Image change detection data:

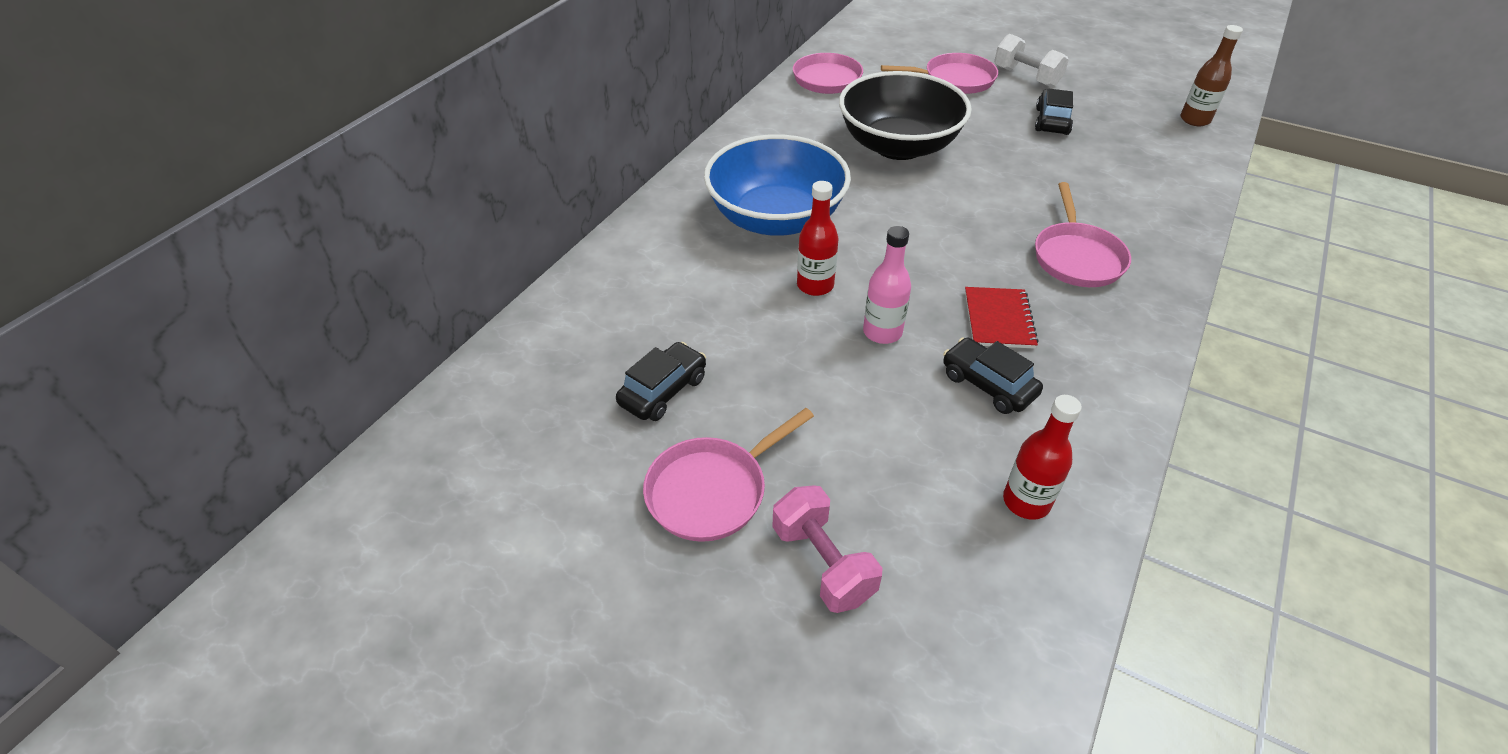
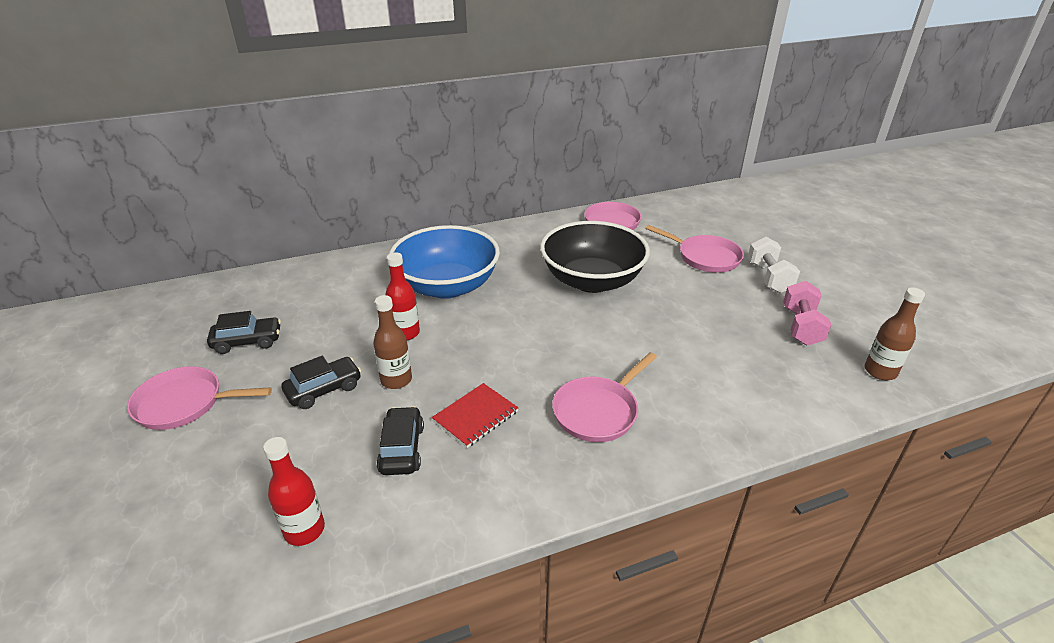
camera: 40 degrees right, 10 degrees down
(823, 563) = (163, 476): pink dumbbell -> pink dumbbell (801, 327)
(882, 332) = (396, 380): pink bottle -> brown bottle
(1052, 121) = (738, 315): black car -> black car (324, 389)

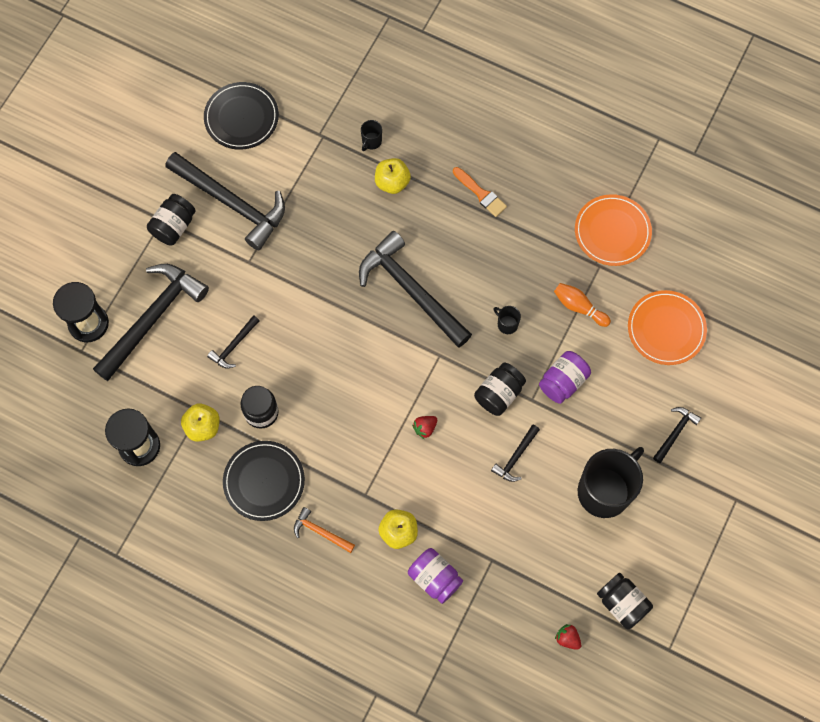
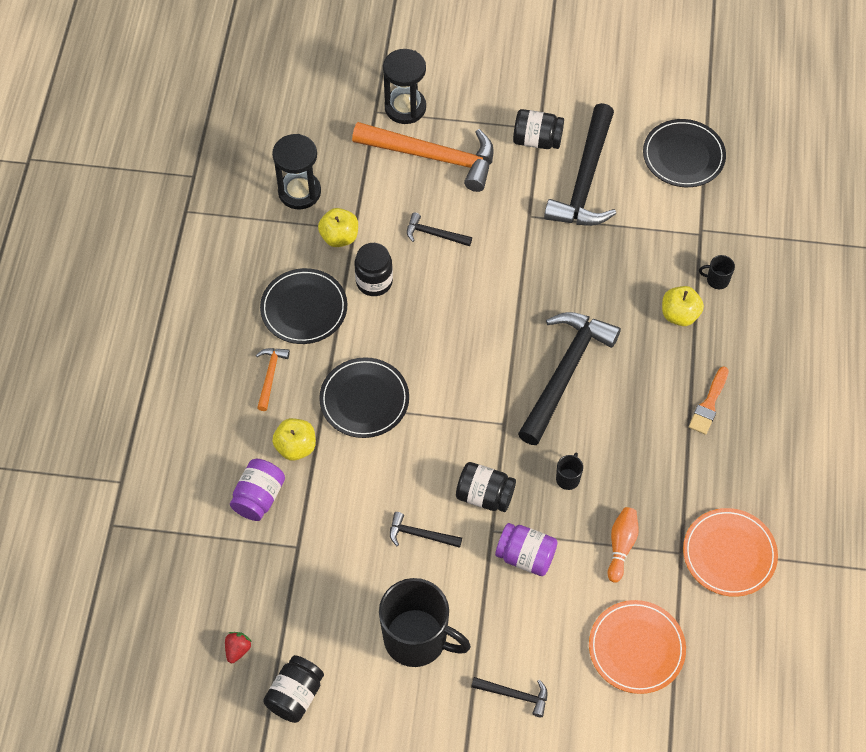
camera: 70 degrees right, 10 degrees down
(153, 318) = (433, 157): black hammer -> orange hammer
(374, 460) = (364, 399): none -> black plate
(425, 428) = (417, 435): red strawberry -> none

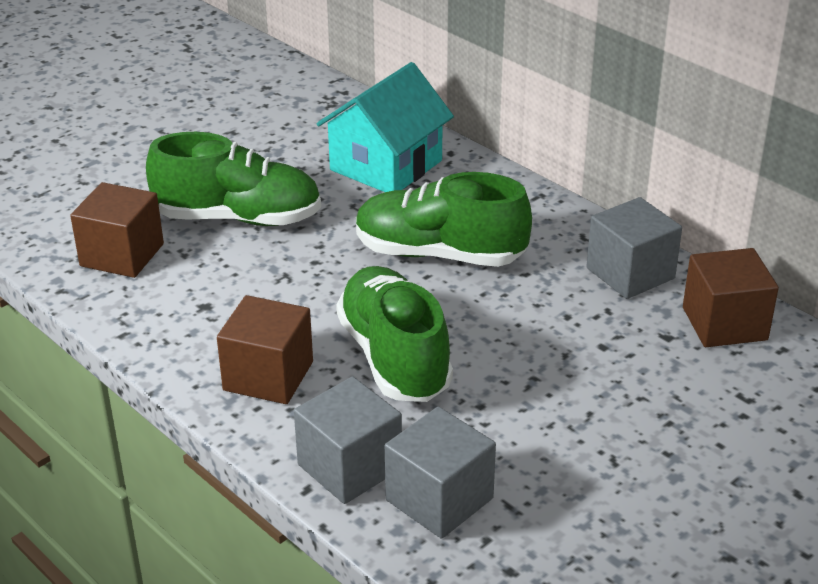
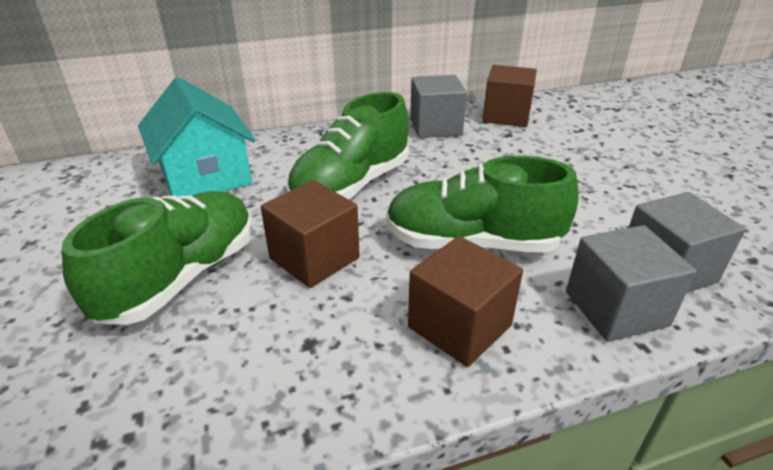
camera: 65 degrees left, 0 degrees up
(122, 255) = (144, 394): brown cube -> brown cube (314, 258)

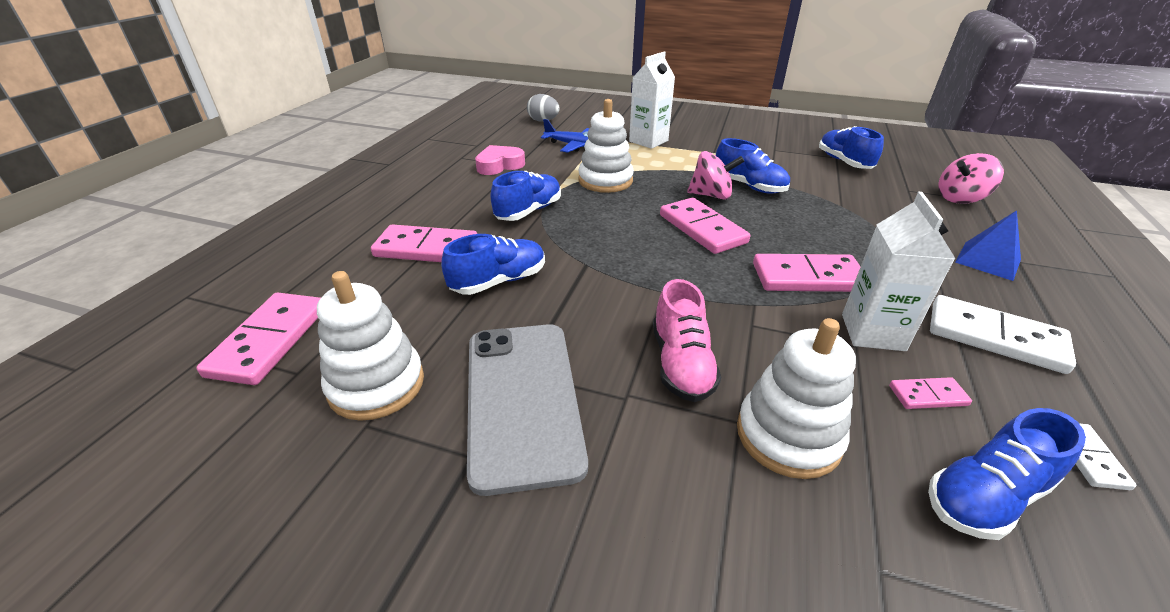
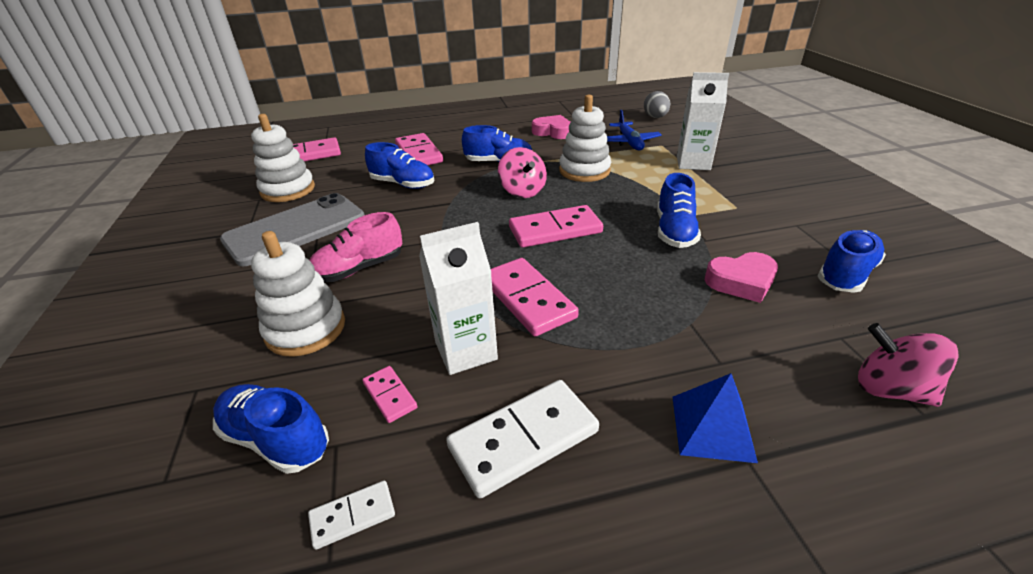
camera: 60 degrees right, 0 degrees up
(702, 229) = (555, 230): pink domino -> pink domino turned 45 degrees clockwise
(711, 195) = (625, 218): pink spinning top -> pink spinning top (522, 191)
(833, 192) = (741, 282): none -> pink heart
(995, 337) = (523, 439): white domino -> white domino turned 60 degrees clockwise

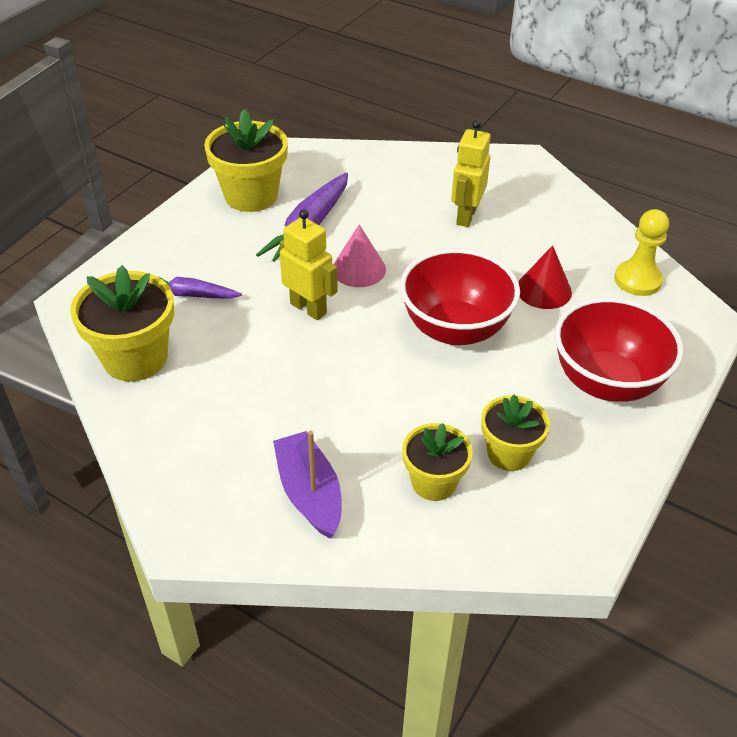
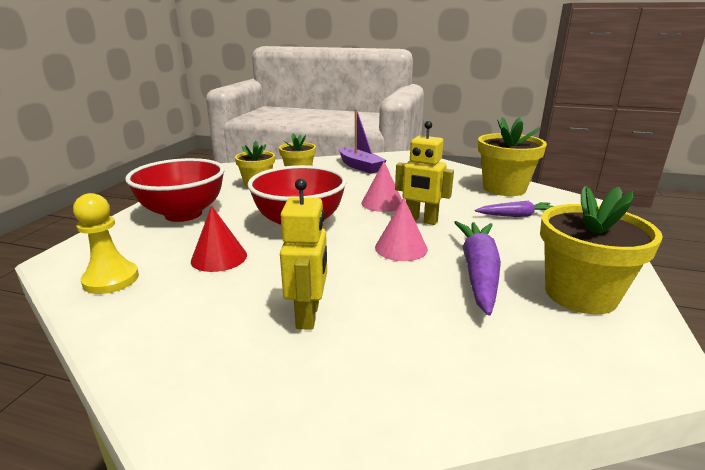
camera: 165 degrees right, 20 degrees down
(334, 355) = (382, 203): none -> pink cone

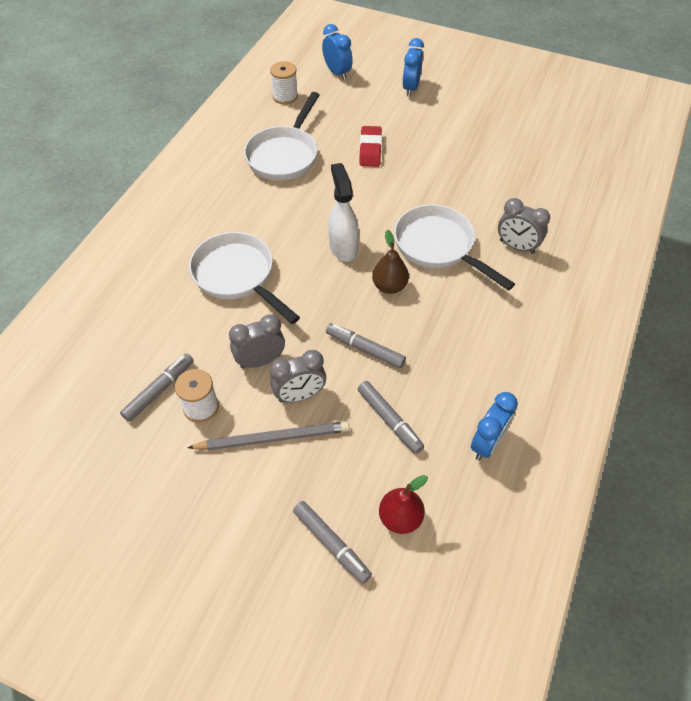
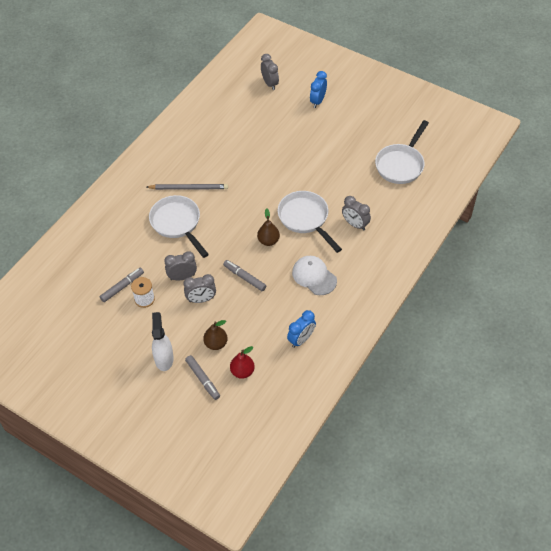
camera: 10 degrees right, 0 degrees up
(273, 438) = (182, 321): grey pencil -> grey pencil (189, 188)
(284, 155) = (221, 144): white pan -> white pan (401, 164)
(285, 96) = (230, 99): white spool -> none
(337, 73) = (270, 83): blue clock -> grey clock
(341, 471) = (216, 343): none -> brown pear
(343, 247) = (246, 212): white spray bottle -> white spray bottle (164, 358)
(370, 150) = (278, 146): red eraser -> none
(389, 420) = (249, 319): grey marker -> none
(477, 333) = (314, 276): none -> white cap

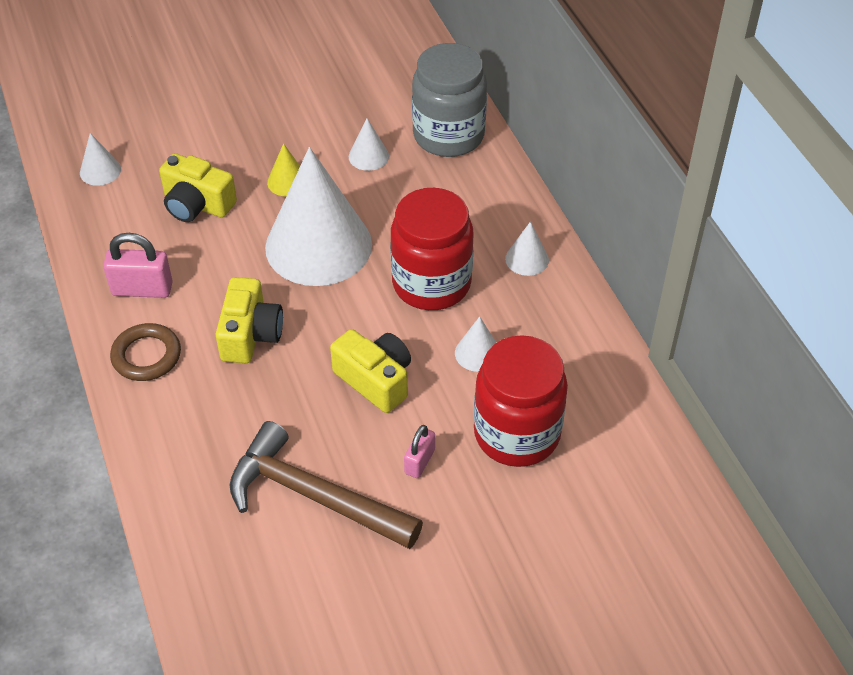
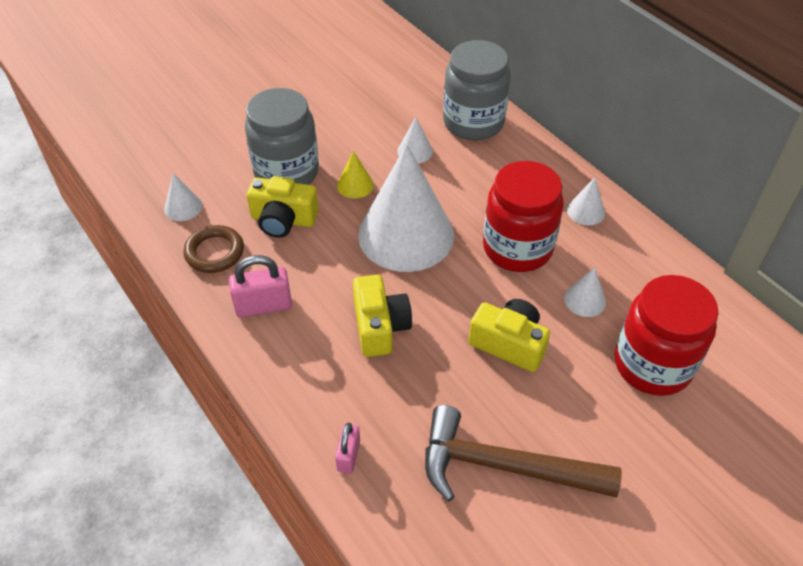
camera: 15 degrees left, 0 degrees up
(146, 356) = (292, 367): brown ring -> brown ring (214, 252)
(221, 154) = (286, 172): none -> grey jar
(419, 462) = (582, 410): pink padlock -> pink padlock (348, 456)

**WHAT THE TASK ASKS**
Each line above must be repeated exactly in the answer, with pictures omitted.

**ANSWER SPACE**
camera: 40 degrees right, 10 degrees down
(823, 563) = (163, 476): pink dumbbell -> pink dumbbell (801, 327)
(882, 332) = (396, 380): pink bottle -> brown bottle
(1052, 121) = (738, 315): black car -> black car (324, 389)

camera: 70 degrees right, 10 degrees down
(153, 318) = (433, 157): black hammer -> orange hammer
(374, 460) = (364, 399): none -> black plate
(425, 428) = (417, 435): red strawberry -> none

camera: 65 degrees left, 0 degrees up
(122, 255) = (144, 394): brown cube -> brown cube (314, 258)

camera: 60 degrees right, 0 degrees up
(702, 229) = (555, 230): pink domino -> pink domino turned 45 degrees clockwise
(711, 195) = (625, 218): pink spinning top -> pink spinning top (522, 191)
(833, 192) = (741, 282): none -> pink heart
(995, 337) = (523, 439): white domino -> white domino turned 60 degrees clockwise

camera: 165 degrees right, 20 degrees down
(334, 355) = (382, 203): none -> pink cone

camera: 10 degrees right, 0 degrees up
(273, 438) = (182, 321): grey pencil -> grey pencil (189, 188)
(284, 155) = (221, 144): white pan -> white pan (401, 164)
(285, 96) = (230, 99): white spool -> none
(337, 73) = (270, 83): blue clock -> grey clock
(341, 471) = (216, 343): none -> brown pear
(343, 247) = (246, 212): white spray bottle -> white spray bottle (164, 358)
(370, 150) = (278, 146): red eraser -> none
(389, 420) = (249, 319): grey marker -> none
(477, 333) = (314, 276): none -> white cap

camera: 15 degrees left, 0 degrees up
(146, 356) = (292, 367): brown ring -> brown ring (214, 252)
(221, 154) = (286, 172): none -> grey jar
(419, 462) = (582, 410): pink padlock -> pink padlock (348, 456)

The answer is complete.